··· MATERIAL FOR THE TASK ···
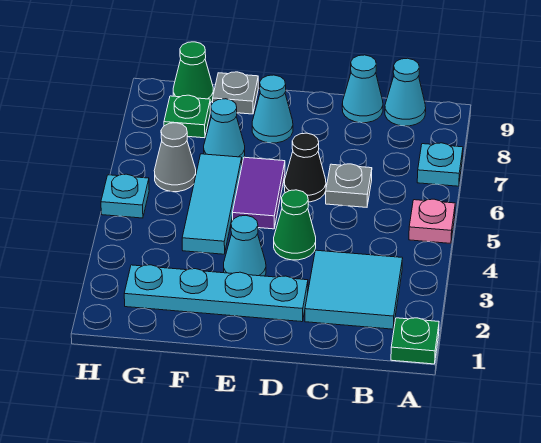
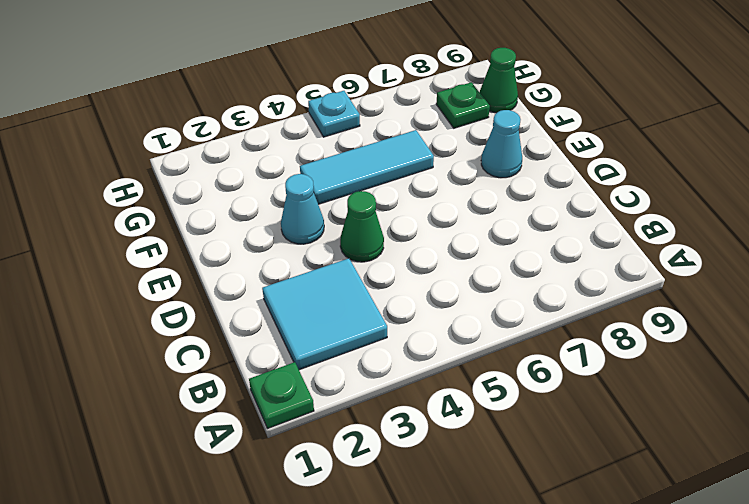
none -> pink plate A5 level 1
none -> cyan plate A7 level 1
none -> cyan cone B9 level 1

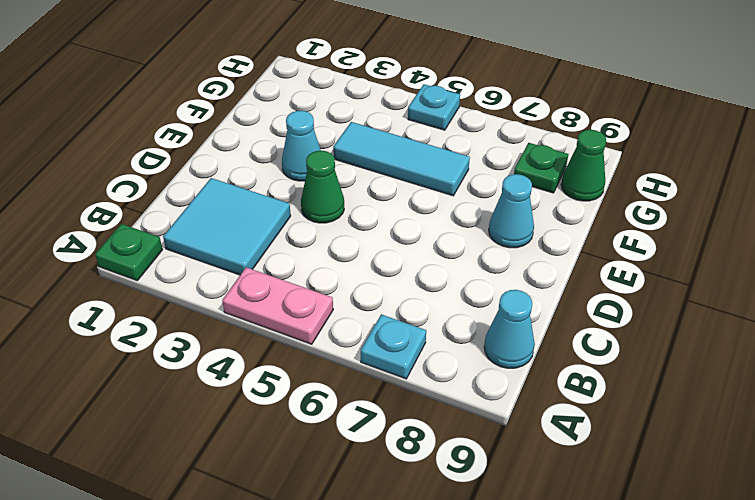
pink plate A4:A5 level 1 -> pink plate A5 level 1
none -> grey plate C6 level 1
none -> cyan cone C9 level 1
none -> cyan plate D2:G2 level 1

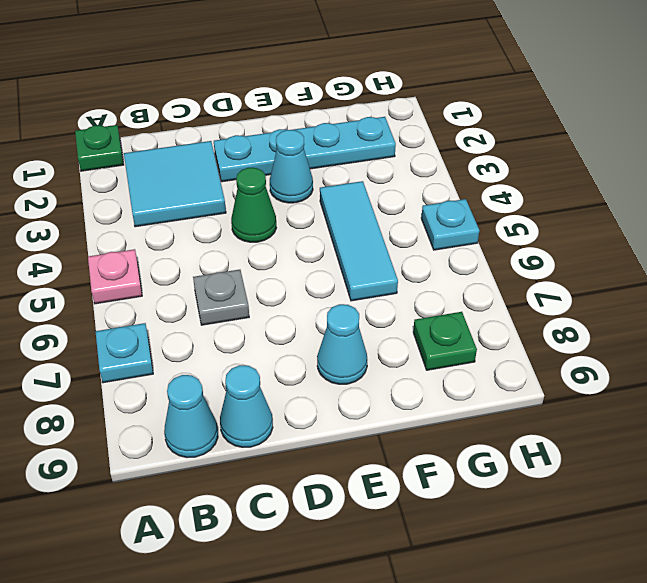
none -> black cone D6 level 1
none -> purple tile E5:E6 level 1
none -> cyan cone F7 level 1

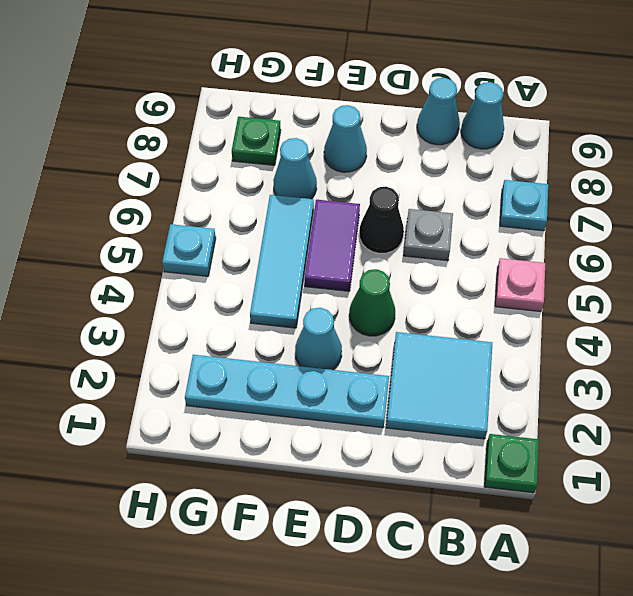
none -> grey plate F9 level 1
none -> grey cone G6 level 1
none -> green cone G9 level 1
···
# WHAT TO PRODUCE:
Find each line above that contains "plate", and copy those lines.

# YOUR SOLUTION:
none -> pink plate A5 level 1
none -> cyan plate A7 level 1
pink plate A4:A5 level 1 -> pink plate A5 level 1
none -> grey plate C6 level 1
none -> cyan plate D2:G2 level 1
none -> grey plate F9 level 1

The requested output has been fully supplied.